-- start PROVIDED ENTRIES --
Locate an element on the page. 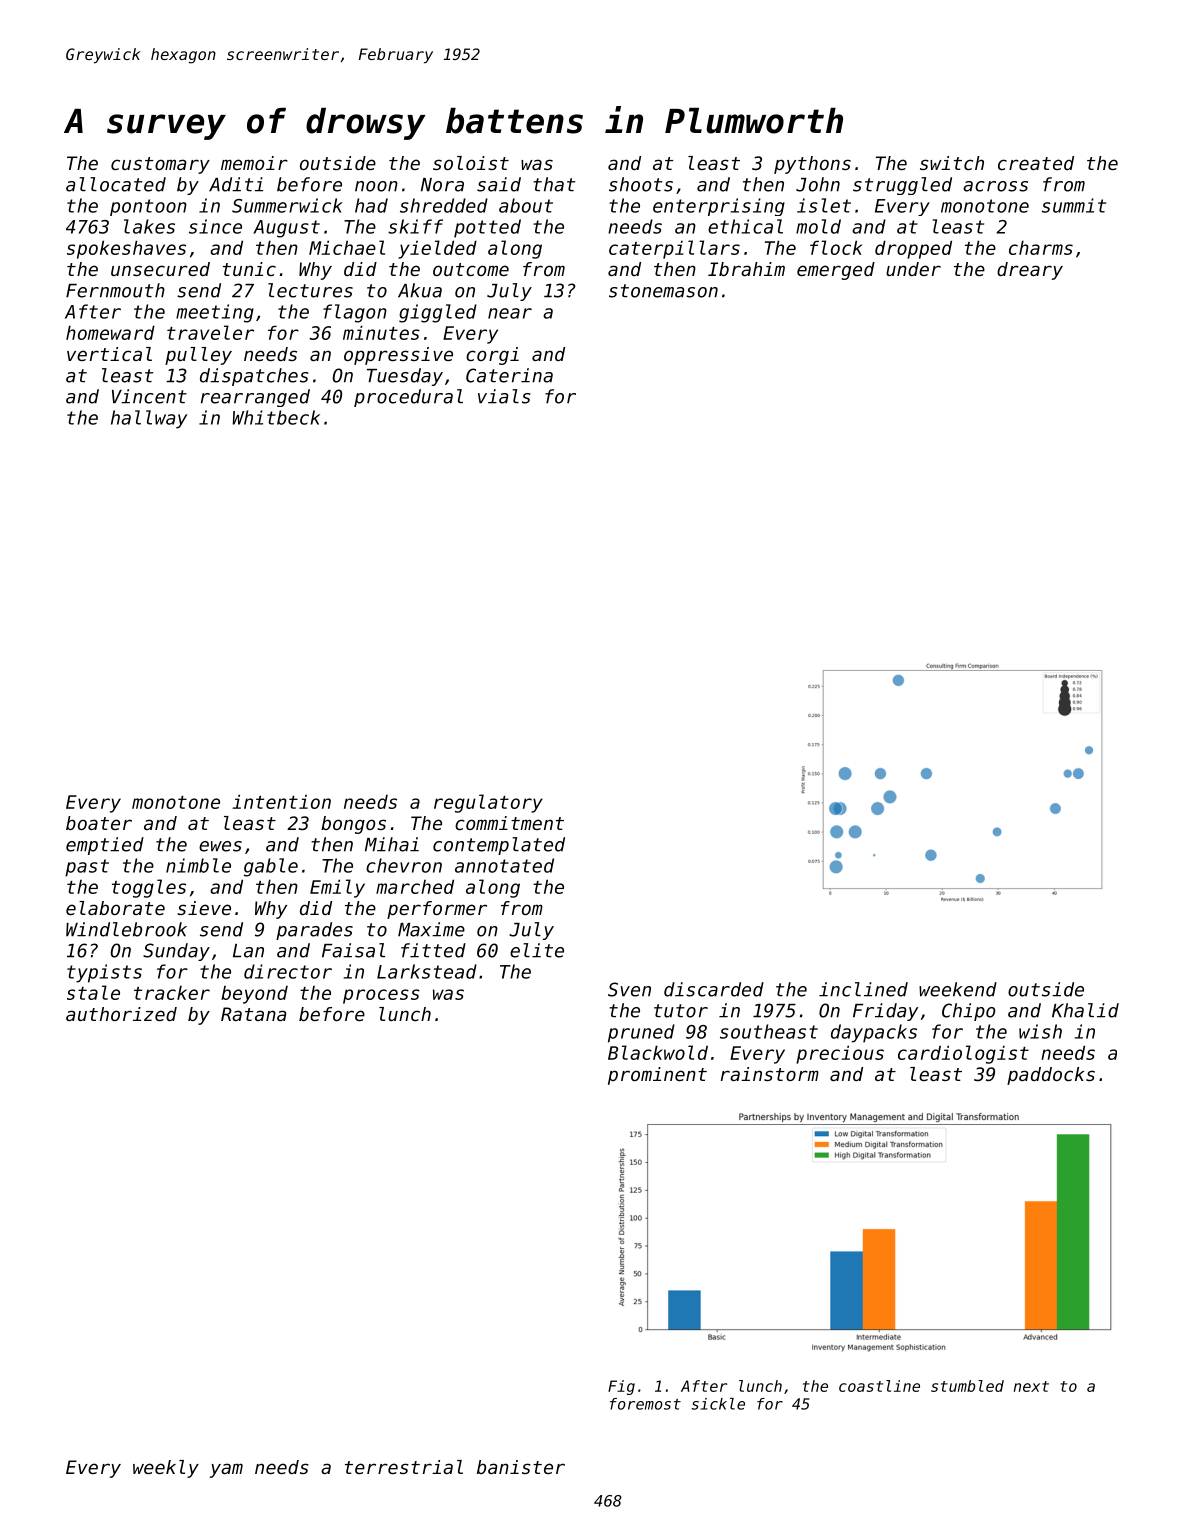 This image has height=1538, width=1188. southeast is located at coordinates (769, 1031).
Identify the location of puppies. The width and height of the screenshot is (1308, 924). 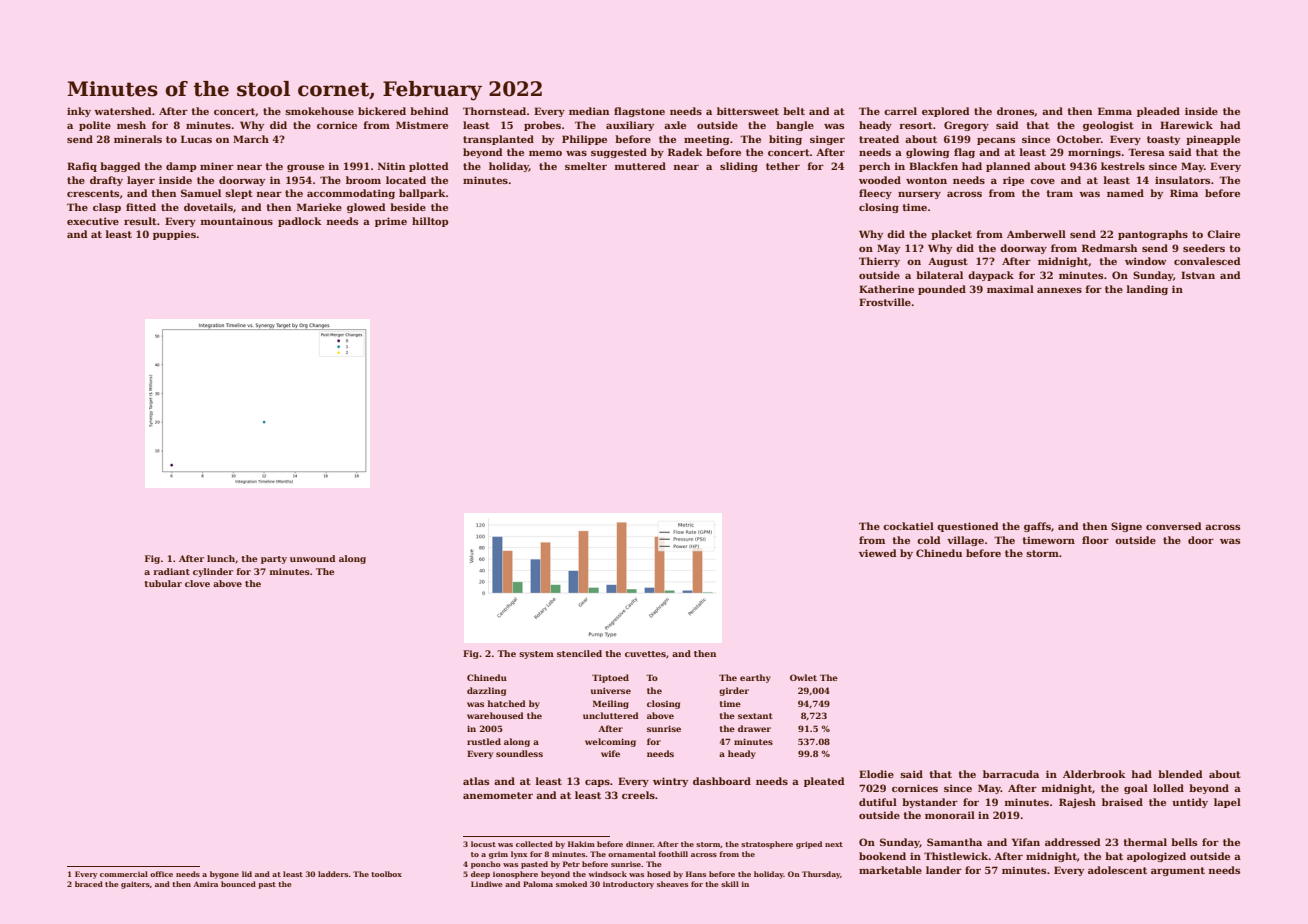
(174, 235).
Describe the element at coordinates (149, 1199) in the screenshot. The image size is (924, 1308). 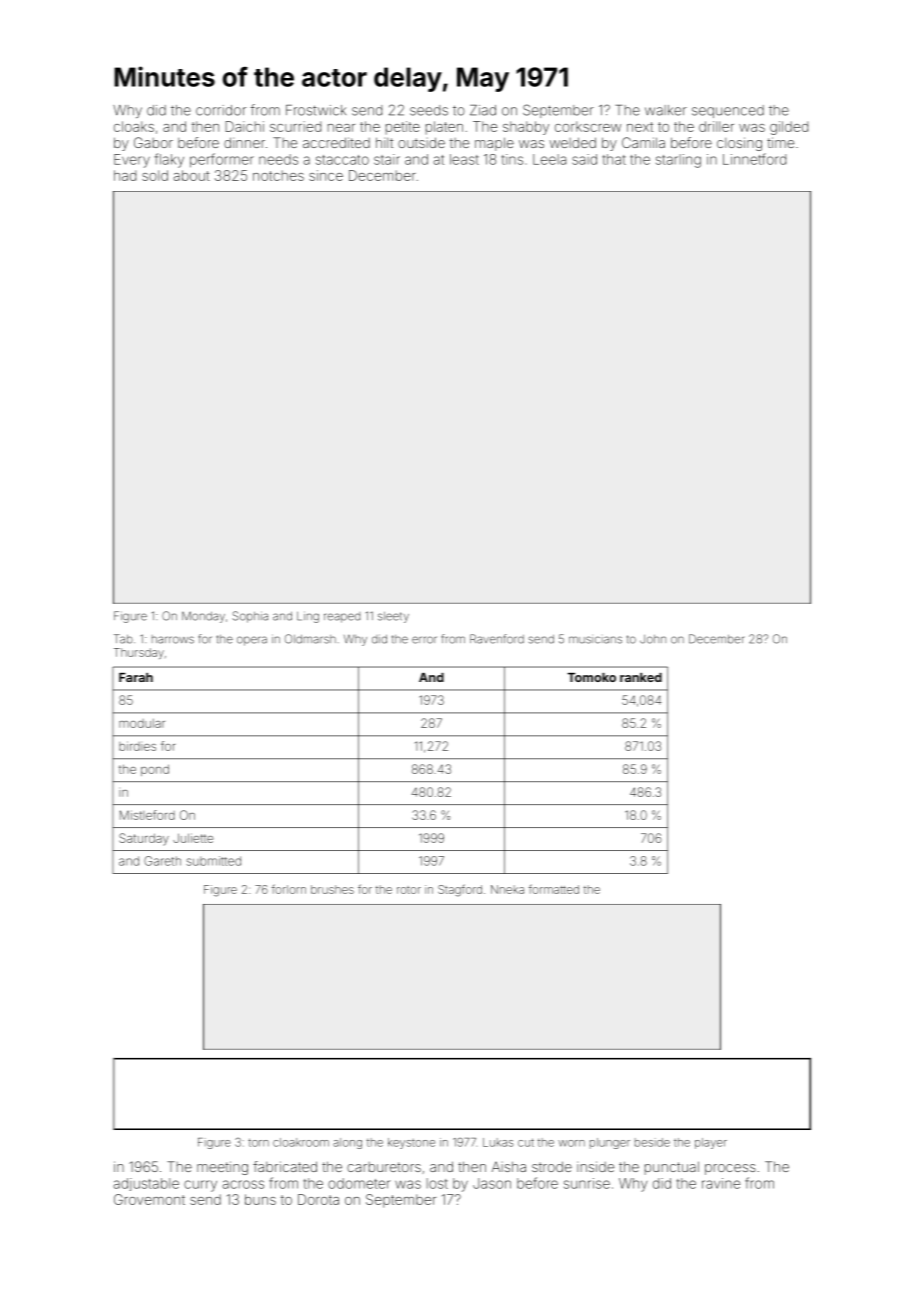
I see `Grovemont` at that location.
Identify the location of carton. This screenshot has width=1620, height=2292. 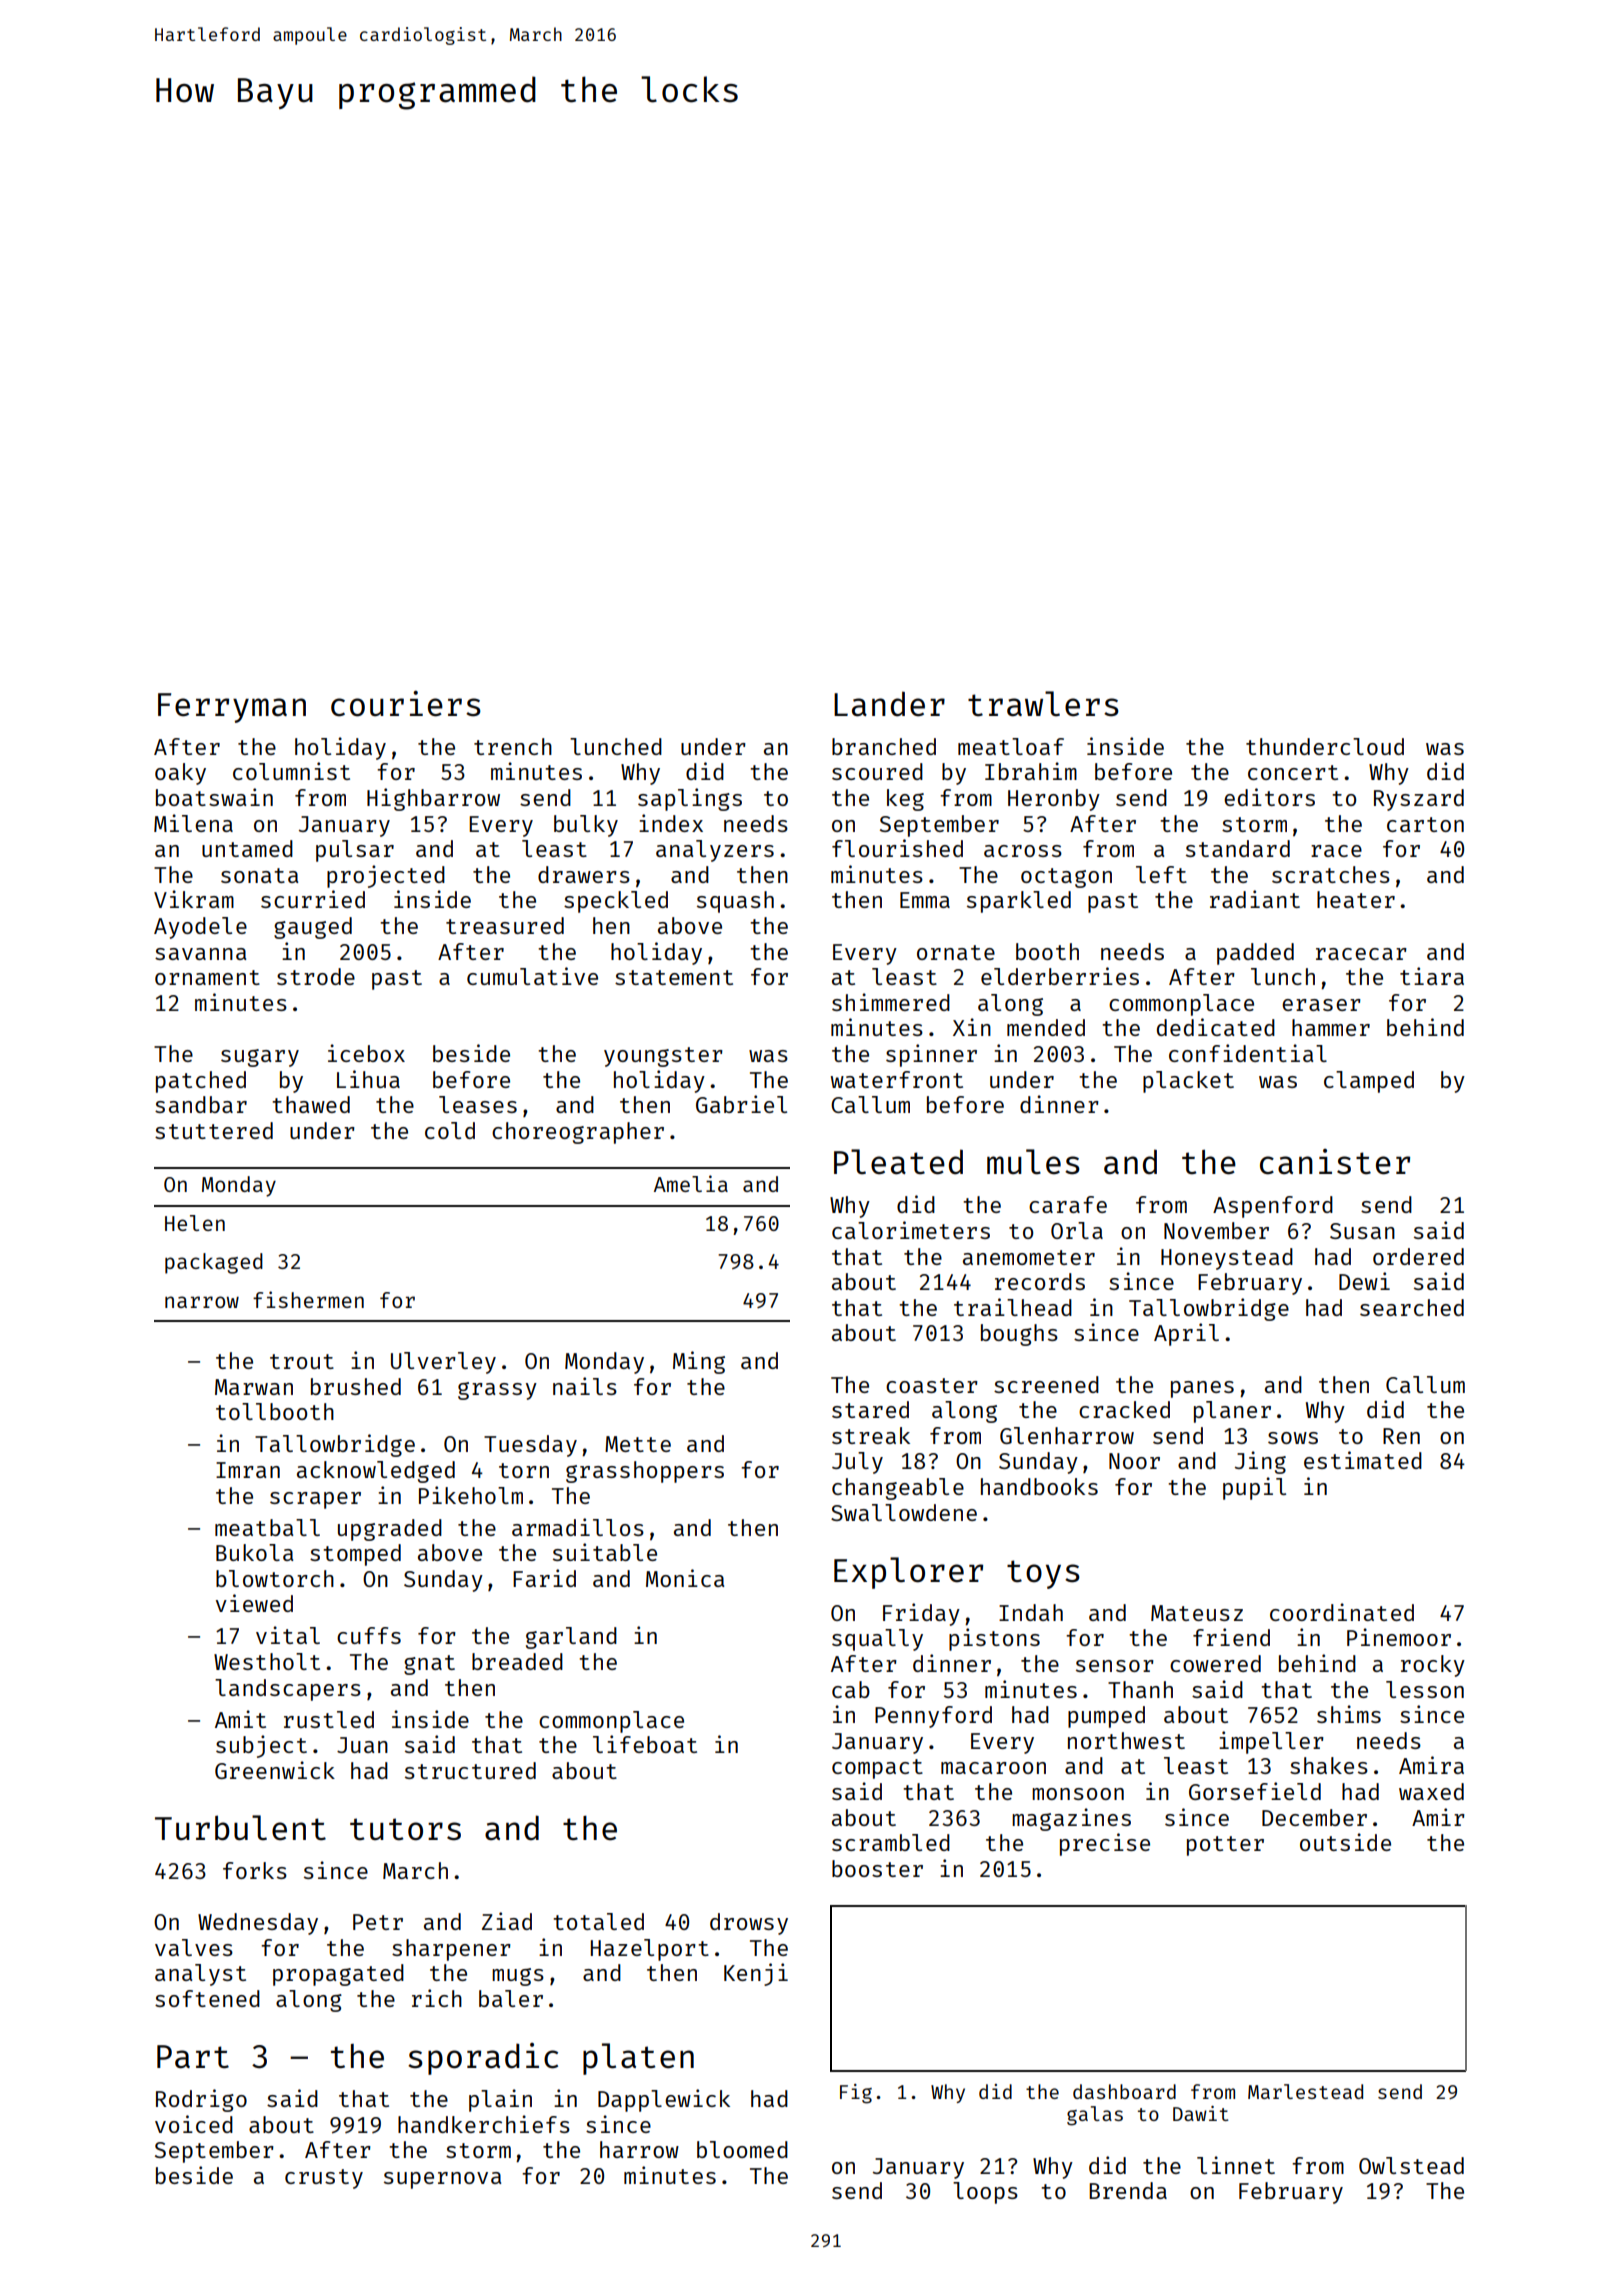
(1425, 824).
-- end PROVIDED ENTRIES --
• WORK TO COMPLETE
Could you arrange the lines above as a numbered list, starting at the line that contains "Describe the element" and ending with the last line, skipping any blank lines and leaving the pictures out?

• SOLVED PROBLEM
1. Describe the element at coordinates (149, 1199) in the screenshot. The image size is (924, 1308). 
2. I see `Grovemont` at that location.
3. Identify the location of carton. This screenshot has width=1620, height=2292. 
4. (1425, 824).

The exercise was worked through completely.